Go through the entries below and print, exactly, the lines starting at the one with "(460, 367) = (594, 332): grey" and ending at the one with "(545, 766) = (449, 468): none", keeping both ends and no others.

^^^^^^^^^^^^^^^^

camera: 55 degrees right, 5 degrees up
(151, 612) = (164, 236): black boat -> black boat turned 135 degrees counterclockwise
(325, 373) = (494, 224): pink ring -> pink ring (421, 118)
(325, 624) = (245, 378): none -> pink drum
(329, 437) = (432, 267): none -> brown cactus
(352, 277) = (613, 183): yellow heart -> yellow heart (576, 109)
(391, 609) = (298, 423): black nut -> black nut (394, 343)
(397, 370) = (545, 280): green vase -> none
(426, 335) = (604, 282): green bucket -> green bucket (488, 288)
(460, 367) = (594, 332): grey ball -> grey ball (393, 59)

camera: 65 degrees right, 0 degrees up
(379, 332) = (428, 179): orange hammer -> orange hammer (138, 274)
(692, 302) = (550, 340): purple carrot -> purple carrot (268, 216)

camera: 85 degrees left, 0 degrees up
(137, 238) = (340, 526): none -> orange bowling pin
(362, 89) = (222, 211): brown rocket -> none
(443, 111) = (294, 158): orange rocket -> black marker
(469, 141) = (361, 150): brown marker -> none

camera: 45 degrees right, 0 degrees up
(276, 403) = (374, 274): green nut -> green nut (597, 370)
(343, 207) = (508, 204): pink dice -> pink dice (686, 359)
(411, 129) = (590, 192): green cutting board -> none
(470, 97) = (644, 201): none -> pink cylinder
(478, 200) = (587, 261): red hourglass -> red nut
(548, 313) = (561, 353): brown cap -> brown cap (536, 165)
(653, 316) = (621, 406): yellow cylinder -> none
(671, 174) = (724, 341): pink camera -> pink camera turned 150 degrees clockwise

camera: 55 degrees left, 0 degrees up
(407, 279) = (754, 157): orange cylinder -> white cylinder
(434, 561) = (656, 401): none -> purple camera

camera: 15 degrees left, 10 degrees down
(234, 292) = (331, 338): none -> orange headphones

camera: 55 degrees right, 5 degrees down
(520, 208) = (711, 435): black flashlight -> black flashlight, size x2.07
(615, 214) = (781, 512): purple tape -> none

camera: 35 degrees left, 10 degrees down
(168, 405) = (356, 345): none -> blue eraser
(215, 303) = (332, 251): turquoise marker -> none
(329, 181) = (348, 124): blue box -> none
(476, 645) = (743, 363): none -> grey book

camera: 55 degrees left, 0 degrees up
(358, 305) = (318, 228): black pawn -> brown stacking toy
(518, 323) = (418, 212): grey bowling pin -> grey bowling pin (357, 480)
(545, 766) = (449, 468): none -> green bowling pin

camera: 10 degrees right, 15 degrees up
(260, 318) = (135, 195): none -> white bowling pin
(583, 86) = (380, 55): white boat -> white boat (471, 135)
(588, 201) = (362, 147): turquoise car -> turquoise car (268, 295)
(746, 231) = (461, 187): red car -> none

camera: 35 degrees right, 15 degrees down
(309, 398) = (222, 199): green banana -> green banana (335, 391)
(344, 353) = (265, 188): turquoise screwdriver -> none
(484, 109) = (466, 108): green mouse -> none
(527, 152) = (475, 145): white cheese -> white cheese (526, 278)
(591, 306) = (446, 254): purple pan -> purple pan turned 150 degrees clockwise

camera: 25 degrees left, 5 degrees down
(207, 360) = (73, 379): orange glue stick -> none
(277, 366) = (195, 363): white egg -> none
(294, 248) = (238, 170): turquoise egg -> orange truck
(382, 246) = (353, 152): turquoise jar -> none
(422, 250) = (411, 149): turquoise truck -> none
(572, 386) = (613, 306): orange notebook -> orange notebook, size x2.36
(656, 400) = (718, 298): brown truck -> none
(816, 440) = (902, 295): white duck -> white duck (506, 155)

^^^^^^^^^^^^^^^^

§ **Written solution**:
(460, 367) = (594, 332): grey ball -> grey ball (393, 59)

camera: 65 degrees right, 0 degrees up
(379, 332) = (428, 179): orange hammer -> orange hammer (138, 274)
(692, 302) = (550, 340): purple carrot -> purple carrot (268, 216)

camera: 85 degrees left, 0 degrees up
(137, 238) = (340, 526): none -> orange bowling pin
(362, 89) = (222, 211): brown rocket -> none
(443, 111) = (294, 158): orange rocket -> black marker
(469, 141) = (361, 150): brown marker -> none

camera: 45 degrees right, 0 degrees up
(276, 403) = (374, 274): green nut -> green nut (597, 370)
(343, 207) = (508, 204): pink dice -> pink dice (686, 359)
(411, 129) = (590, 192): green cutting board -> none
(470, 97) = (644, 201): none -> pink cylinder
(478, 200) = (587, 261): red hourglass -> red nut
(548, 313) = (561, 353): brown cap -> brown cap (536, 165)
(653, 316) = (621, 406): yellow cylinder -> none
(671, 174) = (724, 341): pink camera -> pink camera turned 150 degrees clockwise

camera: 55 degrees left, 0 degrees up
(407, 279) = (754, 157): orange cylinder -> white cylinder
(434, 561) = (656, 401): none -> purple camera

camera: 15 degrees left, 10 degrees down
(234, 292) = (331, 338): none -> orange headphones

camera: 55 degrees right, 5 degrees down
(520, 208) = (711, 435): black flashlight -> black flashlight, size x2.07
(615, 214) = (781, 512): purple tape -> none

camera: 35 degrees left, 10 degrees down
(168, 405) = (356, 345): none -> blue eraser
(215, 303) = (332, 251): turquoise marker -> none
(329, 181) = (348, 124): blue box -> none
(476, 645) = (743, 363): none -> grey book

camera: 55 degrees left, 0 degrees up
(358, 305) = (318, 228): black pawn -> brown stacking toy
(518, 323) = (418, 212): grey bowling pin -> grey bowling pin (357, 480)
(545, 766) = (449, 468): none -> green bowling pin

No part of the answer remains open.